(Beginning of Provided information)
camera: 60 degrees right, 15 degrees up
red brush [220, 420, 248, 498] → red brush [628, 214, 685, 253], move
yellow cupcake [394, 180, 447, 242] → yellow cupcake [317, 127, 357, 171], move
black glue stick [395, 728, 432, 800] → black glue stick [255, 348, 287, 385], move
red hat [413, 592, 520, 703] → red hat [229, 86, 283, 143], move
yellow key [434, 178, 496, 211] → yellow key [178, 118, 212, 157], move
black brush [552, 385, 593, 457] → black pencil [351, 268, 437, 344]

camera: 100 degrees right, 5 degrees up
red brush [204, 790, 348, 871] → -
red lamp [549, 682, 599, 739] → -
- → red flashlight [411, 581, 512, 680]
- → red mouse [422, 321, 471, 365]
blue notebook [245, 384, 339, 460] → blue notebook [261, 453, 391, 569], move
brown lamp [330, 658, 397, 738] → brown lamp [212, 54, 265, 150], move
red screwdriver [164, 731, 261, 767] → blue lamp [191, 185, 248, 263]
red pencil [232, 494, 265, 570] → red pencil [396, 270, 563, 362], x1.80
(End of Provided information)
Repeat every record above precisely.

camera: 60 degrees right, 15 degrees up
red brush [220, 420, 248, 498] → red brush [628, 214, 685, 253], move
yellow cupcake [394, 180, 447, 242] → yellow cupcake [317, 127, 357, 171], move
black glue stick [395, 728, 432, 800] → black glue stick [255, 348, 287, 385], move
red hat [413, 592, 520, 703] → red hat [229, 86, 283, 143], move
yellow key [434, 178, 496, 211] → yellow key [178, 118, 212, 157], move
black brush [552, 385, 593, 457] → black pencil [351, 268, 437, 344]

camera: 100 degrees right, 5 degrees up
red brush [204, 790, 348, 871] → -
red lamp [549, 682, 599, 739] → -
- → red flashlight [411, 581, 512, 680]
- → red mouse [422, 321, 471, 365]
blue notebook [245, 384, 339, 460] → blue notebook [261, 453, 391, 569], move
brown lamp [330, 658, 397, 738] → brown lamp [212, 54, 265, 150], move
red screwdriver [164, 731, 261, 767] → blue lamp [191, 185, 248, 263]
red pencil [232, 494, 265, 570] → red pencil [396, 270, 563, 362], x1.80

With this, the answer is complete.